● Task goal
Counting every line in the entries below where the word "truck" occurs, report how many there are. Give only that number.
(Beginning of Available data)
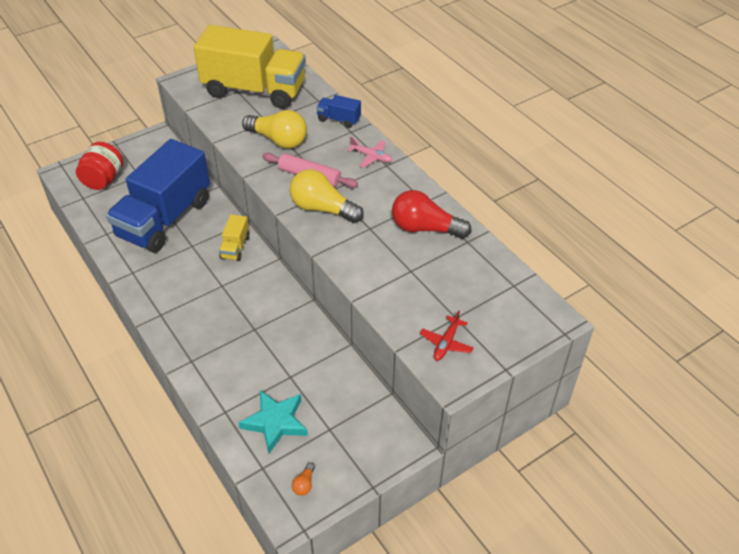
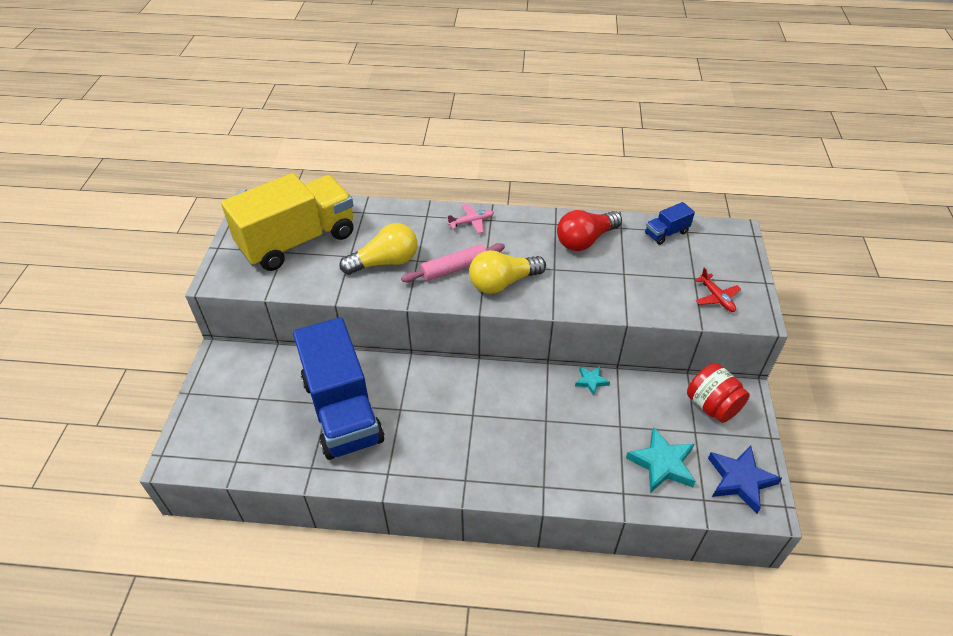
camera: 50 degrees left, 0 degrees up
(103, 179) = (229, 430): red jar -> red jar (712, 405)
(235, 247) = (435, 380): yellow truck -> none
(304, 484) = (740, 480): orange light bulb -> blue star
(320, 335) = (591, 381): none -> turquoise star
(339, 119) = (403, 214): blue truck -> blue truck (666, 233)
(End of Available data)
● Response for this exercise
2